*INSTRUCTIONS TO FOLLOW*. The data below holds a line containing "building: none -> [240,136,357,245]" and a line containing "building: [372,229,449,397] ->"; please quote exactly those two lines and every line between them, and nothing else.

*SOURCE DATA*.
· · · ·

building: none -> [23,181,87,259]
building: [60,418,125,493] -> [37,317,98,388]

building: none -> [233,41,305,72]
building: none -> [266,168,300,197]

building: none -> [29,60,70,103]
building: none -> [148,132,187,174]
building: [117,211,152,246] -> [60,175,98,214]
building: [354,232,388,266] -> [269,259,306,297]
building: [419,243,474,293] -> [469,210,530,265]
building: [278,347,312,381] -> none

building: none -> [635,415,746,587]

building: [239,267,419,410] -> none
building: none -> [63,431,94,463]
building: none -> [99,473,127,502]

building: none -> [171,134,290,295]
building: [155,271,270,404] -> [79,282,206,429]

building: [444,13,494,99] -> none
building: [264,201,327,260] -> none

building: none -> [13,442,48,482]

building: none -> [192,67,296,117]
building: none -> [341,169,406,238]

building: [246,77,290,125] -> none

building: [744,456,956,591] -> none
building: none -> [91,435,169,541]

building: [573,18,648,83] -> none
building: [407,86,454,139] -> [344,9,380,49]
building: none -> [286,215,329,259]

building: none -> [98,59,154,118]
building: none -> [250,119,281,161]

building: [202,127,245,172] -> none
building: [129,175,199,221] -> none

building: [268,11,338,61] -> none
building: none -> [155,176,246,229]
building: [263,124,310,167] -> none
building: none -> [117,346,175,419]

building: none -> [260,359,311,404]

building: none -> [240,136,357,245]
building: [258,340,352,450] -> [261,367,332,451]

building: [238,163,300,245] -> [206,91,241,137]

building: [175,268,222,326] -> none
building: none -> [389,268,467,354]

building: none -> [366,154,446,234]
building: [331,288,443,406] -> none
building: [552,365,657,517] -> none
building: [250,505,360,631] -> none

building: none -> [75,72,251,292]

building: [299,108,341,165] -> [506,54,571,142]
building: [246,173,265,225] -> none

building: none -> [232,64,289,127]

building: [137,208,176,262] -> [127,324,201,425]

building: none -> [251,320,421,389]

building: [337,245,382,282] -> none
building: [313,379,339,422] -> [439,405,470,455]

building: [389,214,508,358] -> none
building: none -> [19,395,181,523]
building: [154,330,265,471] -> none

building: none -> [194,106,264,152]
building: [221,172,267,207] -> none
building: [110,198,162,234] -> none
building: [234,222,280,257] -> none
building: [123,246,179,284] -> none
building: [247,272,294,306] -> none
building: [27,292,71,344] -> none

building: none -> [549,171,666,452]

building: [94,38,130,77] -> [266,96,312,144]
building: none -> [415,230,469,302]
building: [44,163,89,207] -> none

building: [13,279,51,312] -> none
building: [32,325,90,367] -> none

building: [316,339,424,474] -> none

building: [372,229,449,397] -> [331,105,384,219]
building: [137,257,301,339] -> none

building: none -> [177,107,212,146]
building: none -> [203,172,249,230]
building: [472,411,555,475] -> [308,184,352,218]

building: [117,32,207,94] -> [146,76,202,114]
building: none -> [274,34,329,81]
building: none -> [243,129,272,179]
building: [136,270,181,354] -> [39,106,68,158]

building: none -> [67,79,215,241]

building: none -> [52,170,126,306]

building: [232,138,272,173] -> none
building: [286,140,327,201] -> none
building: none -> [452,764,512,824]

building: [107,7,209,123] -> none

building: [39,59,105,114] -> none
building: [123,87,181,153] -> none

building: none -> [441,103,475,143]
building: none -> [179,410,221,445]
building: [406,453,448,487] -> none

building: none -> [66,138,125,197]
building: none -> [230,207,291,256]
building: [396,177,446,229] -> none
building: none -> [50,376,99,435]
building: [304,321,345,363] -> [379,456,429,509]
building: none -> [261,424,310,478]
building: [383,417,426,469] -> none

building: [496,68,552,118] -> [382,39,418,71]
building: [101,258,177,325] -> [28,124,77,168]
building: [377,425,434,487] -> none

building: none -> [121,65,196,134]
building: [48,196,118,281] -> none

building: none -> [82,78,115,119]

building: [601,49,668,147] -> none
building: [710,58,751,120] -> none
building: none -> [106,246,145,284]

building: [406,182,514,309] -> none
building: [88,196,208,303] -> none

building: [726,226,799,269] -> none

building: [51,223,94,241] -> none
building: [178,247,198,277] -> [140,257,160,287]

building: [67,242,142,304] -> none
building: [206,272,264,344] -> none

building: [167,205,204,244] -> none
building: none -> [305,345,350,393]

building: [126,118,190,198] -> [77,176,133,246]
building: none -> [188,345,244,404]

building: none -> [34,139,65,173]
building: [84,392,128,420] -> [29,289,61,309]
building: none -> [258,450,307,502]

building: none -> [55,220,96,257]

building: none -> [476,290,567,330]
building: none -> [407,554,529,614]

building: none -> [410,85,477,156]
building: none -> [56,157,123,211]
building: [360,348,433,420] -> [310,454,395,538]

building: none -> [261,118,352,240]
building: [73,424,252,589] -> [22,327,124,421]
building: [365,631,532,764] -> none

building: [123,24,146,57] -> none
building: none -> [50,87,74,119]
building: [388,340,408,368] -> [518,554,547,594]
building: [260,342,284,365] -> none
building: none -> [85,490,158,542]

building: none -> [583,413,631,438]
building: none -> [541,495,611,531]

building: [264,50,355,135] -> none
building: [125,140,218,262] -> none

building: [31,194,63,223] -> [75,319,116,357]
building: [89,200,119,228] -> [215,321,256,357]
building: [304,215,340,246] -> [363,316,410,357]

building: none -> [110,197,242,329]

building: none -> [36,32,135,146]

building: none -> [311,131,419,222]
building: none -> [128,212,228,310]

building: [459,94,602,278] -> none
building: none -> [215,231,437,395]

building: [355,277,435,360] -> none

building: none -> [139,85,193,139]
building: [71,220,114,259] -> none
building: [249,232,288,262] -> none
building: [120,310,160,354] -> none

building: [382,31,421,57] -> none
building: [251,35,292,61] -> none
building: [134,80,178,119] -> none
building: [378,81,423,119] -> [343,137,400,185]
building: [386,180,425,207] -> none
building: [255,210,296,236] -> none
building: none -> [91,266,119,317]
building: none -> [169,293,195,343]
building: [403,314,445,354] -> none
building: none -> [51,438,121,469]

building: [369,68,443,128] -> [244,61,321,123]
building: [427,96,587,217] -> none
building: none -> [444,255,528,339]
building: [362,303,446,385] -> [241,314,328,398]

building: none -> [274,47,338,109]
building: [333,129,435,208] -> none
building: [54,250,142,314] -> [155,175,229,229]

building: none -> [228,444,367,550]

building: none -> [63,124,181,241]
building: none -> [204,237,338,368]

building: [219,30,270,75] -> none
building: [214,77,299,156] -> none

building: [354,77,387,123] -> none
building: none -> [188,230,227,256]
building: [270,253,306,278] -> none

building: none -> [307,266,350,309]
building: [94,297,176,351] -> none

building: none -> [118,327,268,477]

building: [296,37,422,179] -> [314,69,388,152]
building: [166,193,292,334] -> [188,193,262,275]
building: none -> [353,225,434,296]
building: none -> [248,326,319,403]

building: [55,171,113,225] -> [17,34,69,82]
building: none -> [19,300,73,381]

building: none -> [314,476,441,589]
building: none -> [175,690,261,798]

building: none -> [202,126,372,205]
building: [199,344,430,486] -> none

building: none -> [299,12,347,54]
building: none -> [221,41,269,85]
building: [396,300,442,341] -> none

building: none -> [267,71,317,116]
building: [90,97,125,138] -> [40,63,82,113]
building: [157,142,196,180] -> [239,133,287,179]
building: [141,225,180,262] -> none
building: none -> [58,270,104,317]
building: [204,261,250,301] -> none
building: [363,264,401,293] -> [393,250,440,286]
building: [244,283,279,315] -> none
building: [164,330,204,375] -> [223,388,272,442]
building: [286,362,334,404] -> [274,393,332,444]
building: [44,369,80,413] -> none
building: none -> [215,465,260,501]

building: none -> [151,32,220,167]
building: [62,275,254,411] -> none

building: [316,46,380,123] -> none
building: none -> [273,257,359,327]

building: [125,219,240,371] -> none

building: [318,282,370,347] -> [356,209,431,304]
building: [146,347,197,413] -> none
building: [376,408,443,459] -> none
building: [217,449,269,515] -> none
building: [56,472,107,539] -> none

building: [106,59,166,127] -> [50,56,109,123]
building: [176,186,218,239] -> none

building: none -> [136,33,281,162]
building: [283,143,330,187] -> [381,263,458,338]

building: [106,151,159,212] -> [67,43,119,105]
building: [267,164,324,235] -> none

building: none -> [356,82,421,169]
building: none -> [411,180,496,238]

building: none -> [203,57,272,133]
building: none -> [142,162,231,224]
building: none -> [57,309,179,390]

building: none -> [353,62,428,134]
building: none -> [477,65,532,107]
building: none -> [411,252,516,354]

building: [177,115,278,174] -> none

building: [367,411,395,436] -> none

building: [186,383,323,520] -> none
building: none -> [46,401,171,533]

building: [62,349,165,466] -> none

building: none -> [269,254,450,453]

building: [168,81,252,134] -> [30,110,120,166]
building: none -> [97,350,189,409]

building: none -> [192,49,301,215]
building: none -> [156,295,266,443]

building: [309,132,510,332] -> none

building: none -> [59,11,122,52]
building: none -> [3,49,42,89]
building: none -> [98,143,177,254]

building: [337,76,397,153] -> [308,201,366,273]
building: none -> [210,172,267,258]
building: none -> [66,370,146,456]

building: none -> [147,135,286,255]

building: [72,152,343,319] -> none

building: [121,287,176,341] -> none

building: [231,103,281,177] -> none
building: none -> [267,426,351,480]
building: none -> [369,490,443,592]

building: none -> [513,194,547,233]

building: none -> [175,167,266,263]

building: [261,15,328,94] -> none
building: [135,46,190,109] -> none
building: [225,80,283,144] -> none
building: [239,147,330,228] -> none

· · · ·

*SOLVED PROBLEM*.
building: none -> [240,136,357,245]
building: [258,340,352,450] -> [261,367,332,451]

building: [238,163,300,245] -> [206,91,241,137]

building: [175,268,222,326] -> none
building: none -> [389,268,467,354]

building: none -> [366,154,446,234]
building: [331,288,443,406] -> none
building: [552,365,657,517] -> none
building: [250,505,360,631] -> none

building: none -> [75,72,251,292]

building: [299,108,341,165] -> [506,54,571,142]
building: [246,173,265,225] -> none

building: none -> [232,64,289,127]

building: [137,208,176,262] -> [127,324,201,425]

building: none -> [251,320,421,389]

building: [337,245,382,282] -> none
building: [313,379,339,422] -> [439,405,470,455]

building: [389,214,508,358] -> none
building: none -> [19,395,181,523]
building: [154,330,265,471] -> none

building: none -> [194,106,264,152]
building: [221,172,267,207] -> none
building: [110,198,162,234] -> none
building: [234,222,280,257] -> none
building: [123,246,179,284] -> none
building: [247,272,294,306] -> none
building: [27,292,71,344] -> none

building: none -> [549,171,666,452]

building: [94,38,130,77] -> [266,96,312,144]
building: none -> [415,230,469,302]
building: [44,163,89,207] -> none

building: [13,279,51,312] -> none
building: [32,325,90,367] -> none

building: [316,339,424,474] -> none

building: [372,229,449,397] -> [331,105,384,219]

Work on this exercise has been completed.